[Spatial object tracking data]
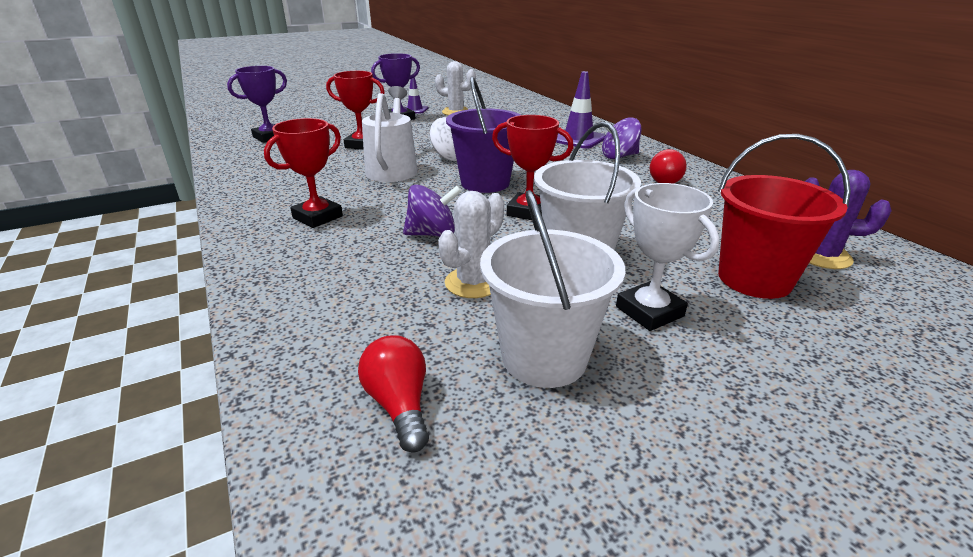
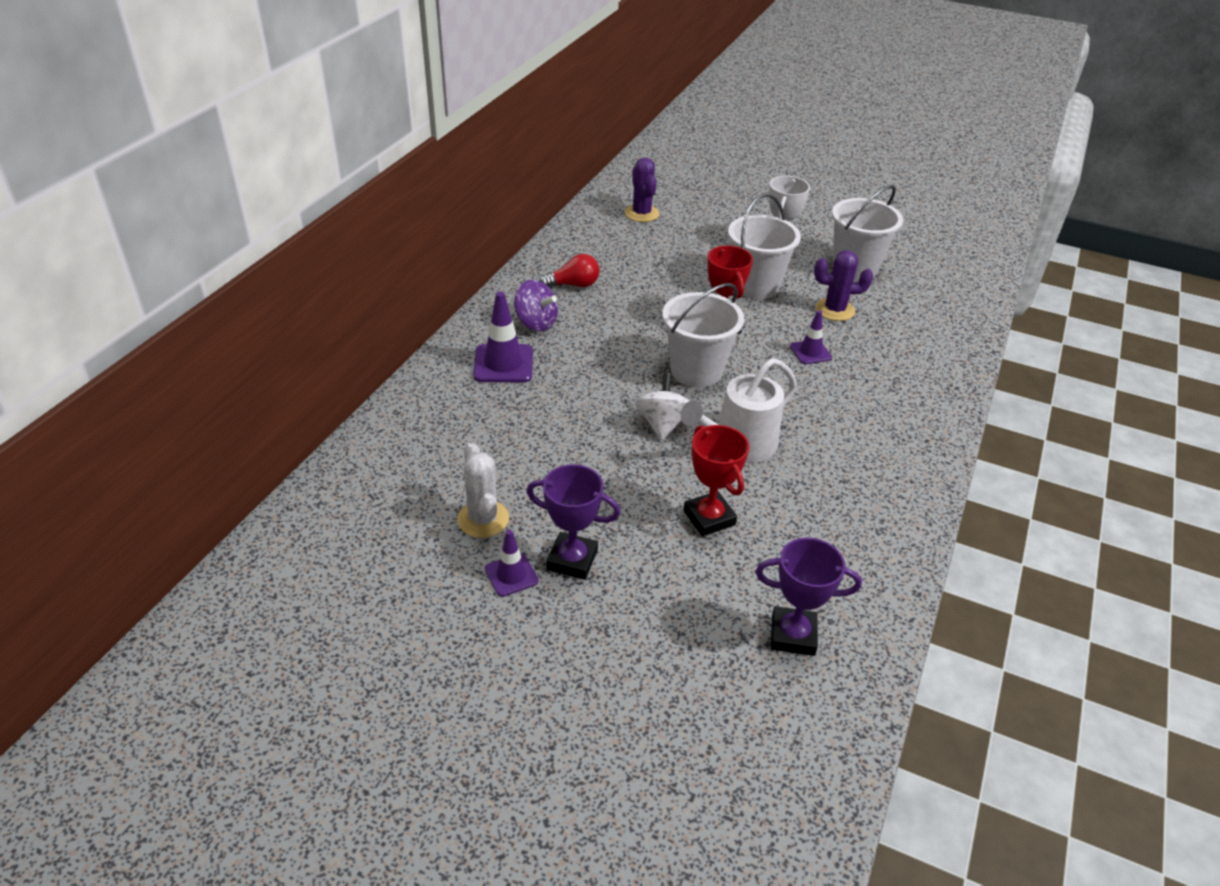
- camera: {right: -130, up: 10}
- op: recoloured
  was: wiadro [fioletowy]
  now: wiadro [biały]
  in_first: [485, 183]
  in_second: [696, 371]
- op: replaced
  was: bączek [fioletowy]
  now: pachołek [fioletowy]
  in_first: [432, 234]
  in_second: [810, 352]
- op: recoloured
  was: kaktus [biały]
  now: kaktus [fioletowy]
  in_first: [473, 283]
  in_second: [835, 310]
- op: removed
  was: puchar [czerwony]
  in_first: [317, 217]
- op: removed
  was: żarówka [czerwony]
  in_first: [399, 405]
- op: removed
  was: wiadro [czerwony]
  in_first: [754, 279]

### WHAT YOU SHOULD DO
Check each line of the records for the string "fioletowy" and copy those that have it.

### ANSWER BOX
  was: wiadro [fioletowy]
  was: bączek [fioletowy]
  now: pachołek [fioletowy]
  now: kaktus [fioletowy]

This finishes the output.